RECORDED DATA -
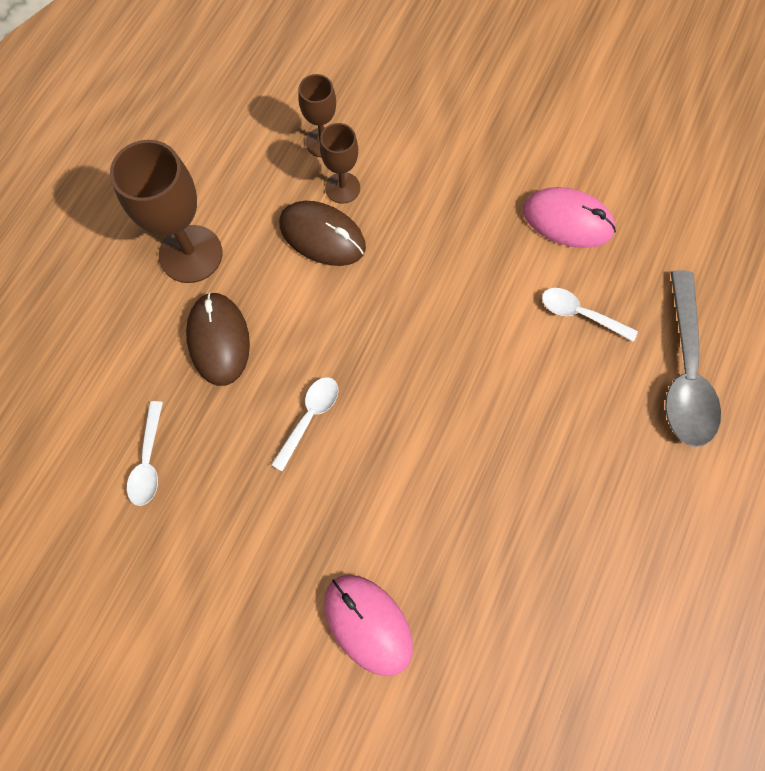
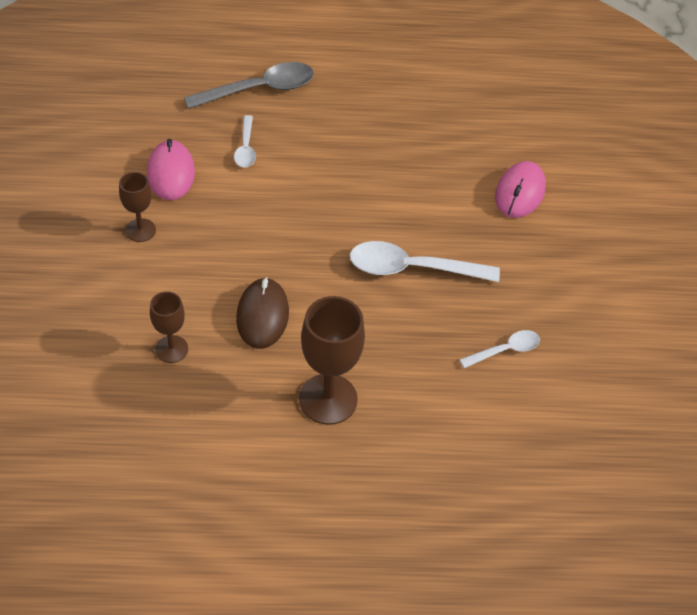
camera: 120 degrees left, 20 degrees down
(218, 340) = (389, 347): brown mouse -> none
(309, 417) = (412, 269): white spoon -> white spoon, size x1.82
(342, 188) = (210, 318): brown goblet -> brown goblet (140, 230)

PROBLEM DESCRIPTION -
Could you copy the lines above exactly and skip the images?

COMPLETED EXERCISE -
camera: 120 degrees left, 20 degrees down
(218, 340) = (389, 347): brown mouse -> none
(309, 417) = (412, 269): white spoon -> white spoon, size x1.82
(342, 188) = (210, 318): brown goblet -> brown goblet (140, 230)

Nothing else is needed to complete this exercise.